● **Extracted information**
^^^^^^^^^^^^^^^^

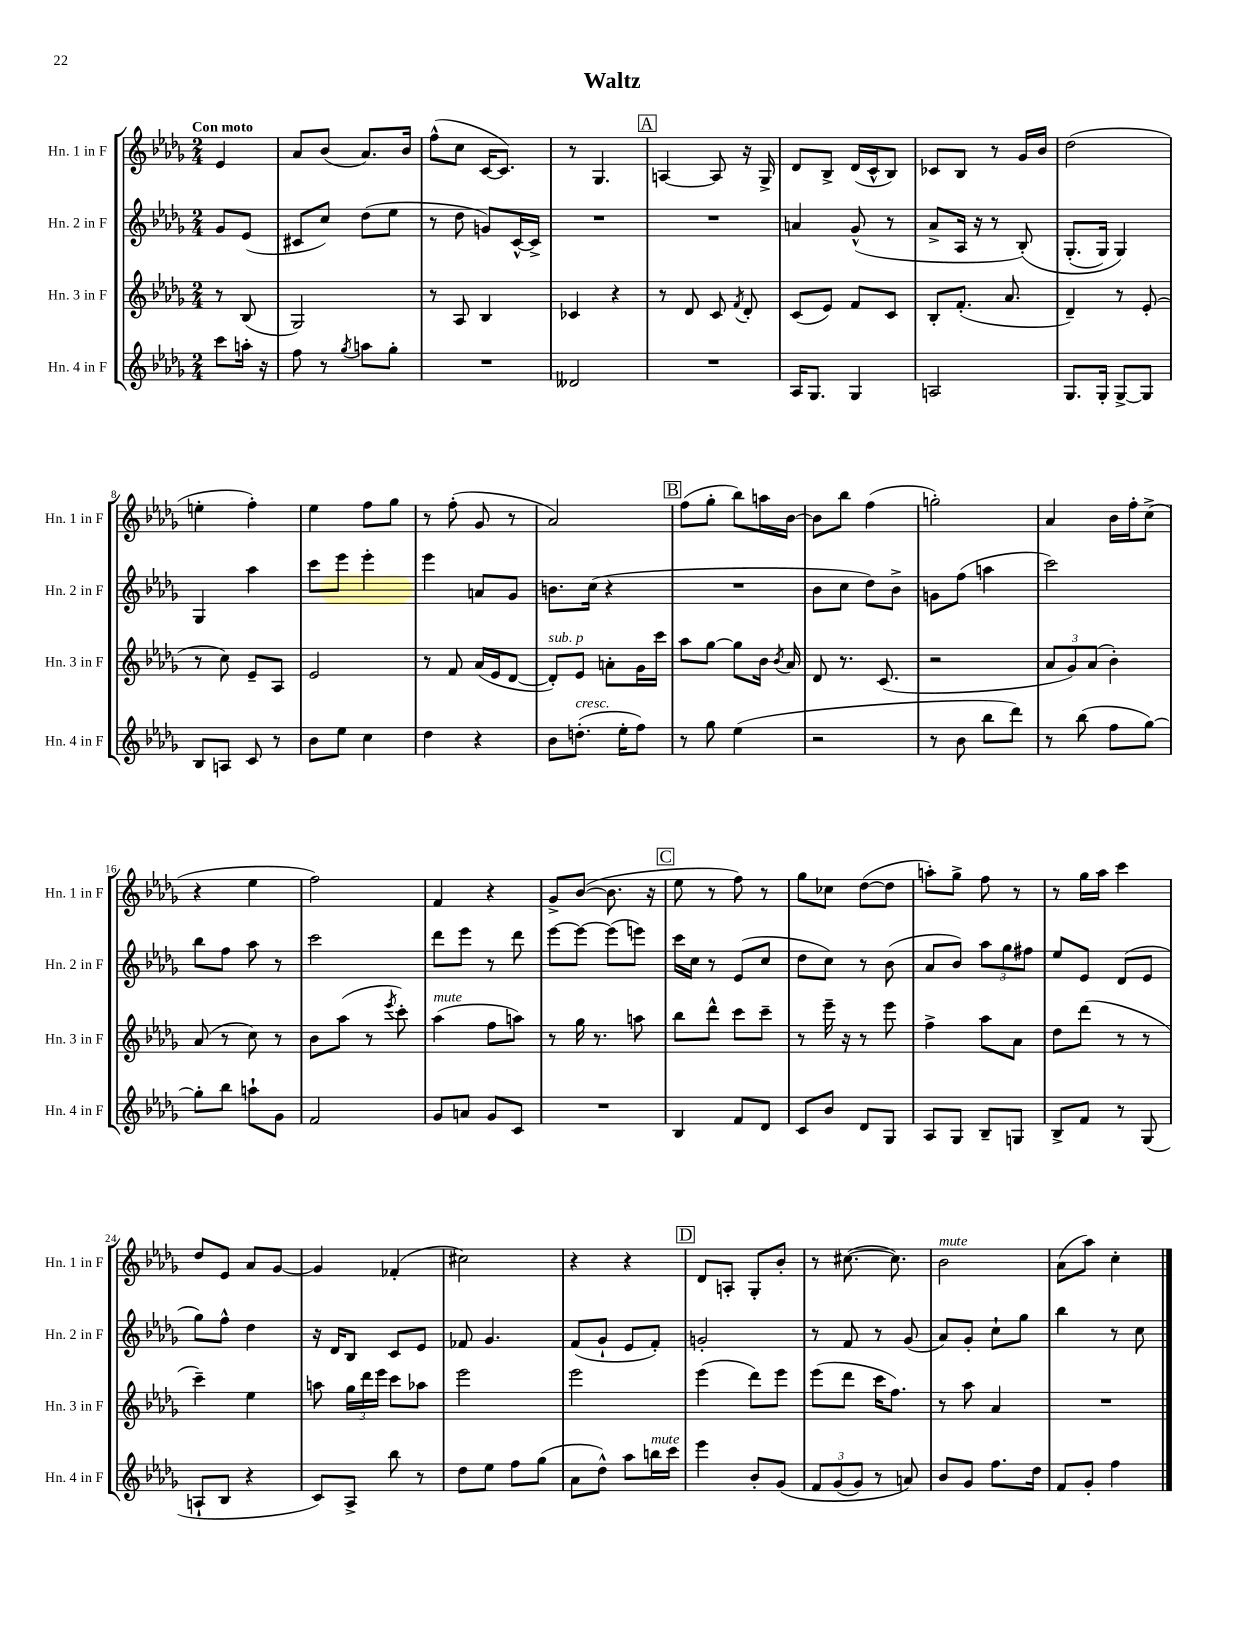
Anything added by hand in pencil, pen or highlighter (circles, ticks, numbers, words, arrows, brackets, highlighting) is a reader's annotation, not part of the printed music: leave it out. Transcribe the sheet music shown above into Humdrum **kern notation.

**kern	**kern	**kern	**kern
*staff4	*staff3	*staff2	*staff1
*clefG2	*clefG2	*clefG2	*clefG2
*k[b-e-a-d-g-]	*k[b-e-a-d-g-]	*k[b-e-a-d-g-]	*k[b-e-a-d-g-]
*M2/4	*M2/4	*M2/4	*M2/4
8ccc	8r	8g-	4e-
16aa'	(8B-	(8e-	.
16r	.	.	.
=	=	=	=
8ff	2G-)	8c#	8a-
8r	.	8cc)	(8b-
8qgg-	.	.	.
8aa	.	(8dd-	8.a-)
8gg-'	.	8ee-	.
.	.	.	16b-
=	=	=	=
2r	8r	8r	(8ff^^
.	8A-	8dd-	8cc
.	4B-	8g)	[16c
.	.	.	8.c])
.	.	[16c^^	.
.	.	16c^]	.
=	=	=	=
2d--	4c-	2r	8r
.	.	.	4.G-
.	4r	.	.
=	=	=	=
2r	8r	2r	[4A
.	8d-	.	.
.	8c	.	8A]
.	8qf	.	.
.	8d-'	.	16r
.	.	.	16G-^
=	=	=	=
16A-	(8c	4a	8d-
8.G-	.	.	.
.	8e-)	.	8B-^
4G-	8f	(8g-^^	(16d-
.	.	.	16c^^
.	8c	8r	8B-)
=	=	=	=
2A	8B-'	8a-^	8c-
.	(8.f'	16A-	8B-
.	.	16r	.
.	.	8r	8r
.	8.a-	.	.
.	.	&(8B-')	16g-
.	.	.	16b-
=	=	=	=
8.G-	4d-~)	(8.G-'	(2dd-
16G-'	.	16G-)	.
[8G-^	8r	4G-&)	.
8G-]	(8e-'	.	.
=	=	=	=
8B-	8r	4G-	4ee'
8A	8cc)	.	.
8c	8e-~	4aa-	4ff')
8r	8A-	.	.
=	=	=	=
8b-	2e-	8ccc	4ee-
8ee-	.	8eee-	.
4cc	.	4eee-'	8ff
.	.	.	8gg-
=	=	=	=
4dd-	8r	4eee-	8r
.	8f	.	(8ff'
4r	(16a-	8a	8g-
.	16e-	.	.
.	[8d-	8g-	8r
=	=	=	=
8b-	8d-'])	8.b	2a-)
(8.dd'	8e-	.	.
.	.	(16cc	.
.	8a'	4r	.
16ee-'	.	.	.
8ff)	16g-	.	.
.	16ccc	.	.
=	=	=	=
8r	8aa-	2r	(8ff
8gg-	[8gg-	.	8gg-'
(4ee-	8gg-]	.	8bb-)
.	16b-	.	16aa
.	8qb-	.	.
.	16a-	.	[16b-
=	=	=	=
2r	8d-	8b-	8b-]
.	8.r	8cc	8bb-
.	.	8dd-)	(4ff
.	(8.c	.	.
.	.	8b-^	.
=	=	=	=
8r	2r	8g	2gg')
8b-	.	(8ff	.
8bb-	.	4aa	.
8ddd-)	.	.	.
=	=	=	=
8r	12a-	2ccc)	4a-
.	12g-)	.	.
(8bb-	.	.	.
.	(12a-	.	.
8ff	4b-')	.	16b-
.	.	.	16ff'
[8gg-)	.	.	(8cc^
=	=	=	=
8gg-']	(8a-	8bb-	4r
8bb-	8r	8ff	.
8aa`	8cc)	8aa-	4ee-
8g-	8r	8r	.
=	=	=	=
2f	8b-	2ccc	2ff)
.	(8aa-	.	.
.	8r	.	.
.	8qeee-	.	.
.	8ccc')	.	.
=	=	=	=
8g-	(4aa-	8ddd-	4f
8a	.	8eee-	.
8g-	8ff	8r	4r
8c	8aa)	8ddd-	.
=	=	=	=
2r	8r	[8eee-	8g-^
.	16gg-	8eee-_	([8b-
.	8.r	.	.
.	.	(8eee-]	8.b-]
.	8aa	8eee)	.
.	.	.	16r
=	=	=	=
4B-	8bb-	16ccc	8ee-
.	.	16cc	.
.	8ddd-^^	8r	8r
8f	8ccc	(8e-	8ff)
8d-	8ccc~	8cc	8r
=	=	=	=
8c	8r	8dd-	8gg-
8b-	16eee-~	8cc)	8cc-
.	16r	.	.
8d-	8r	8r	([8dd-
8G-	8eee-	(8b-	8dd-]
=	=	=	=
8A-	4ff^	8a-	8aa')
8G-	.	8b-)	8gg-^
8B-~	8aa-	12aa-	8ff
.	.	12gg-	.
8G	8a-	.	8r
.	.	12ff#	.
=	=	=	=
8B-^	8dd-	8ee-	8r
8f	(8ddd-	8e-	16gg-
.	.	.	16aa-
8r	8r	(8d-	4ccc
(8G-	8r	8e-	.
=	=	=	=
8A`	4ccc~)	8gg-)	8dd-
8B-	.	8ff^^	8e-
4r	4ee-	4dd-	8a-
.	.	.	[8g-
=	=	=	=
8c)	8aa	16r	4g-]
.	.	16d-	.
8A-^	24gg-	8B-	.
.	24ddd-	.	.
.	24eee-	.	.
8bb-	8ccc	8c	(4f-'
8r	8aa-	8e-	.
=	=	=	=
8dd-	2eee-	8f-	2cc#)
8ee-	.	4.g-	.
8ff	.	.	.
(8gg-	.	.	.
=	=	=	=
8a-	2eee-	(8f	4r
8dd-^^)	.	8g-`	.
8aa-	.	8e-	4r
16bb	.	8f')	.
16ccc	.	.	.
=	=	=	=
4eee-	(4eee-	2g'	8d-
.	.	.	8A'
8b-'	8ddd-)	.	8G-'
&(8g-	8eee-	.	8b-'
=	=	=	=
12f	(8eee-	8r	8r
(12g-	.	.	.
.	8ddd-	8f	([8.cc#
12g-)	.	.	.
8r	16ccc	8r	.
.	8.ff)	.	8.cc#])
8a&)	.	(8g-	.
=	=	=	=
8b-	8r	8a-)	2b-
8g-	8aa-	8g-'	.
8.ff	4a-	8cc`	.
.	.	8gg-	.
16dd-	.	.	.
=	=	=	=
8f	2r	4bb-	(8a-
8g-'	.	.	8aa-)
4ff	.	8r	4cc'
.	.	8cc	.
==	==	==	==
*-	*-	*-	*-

^^^^^^^^^^^^^^^^

● **Problem to solve**
Please pull out every line of the items above that contains the string "kern", and copy each one. Case counts.

● **Exercise answer**
Anything added by hand in pencil, pen or highlighter (circles, ticks, numbers, words, arrows, brackets, highlighting) is a reader's annotation, not part of the printed music: leave it out. Transcribe the sheet music shown above into Humdrum **kern notation.
**kern	**kern	**kern	**kern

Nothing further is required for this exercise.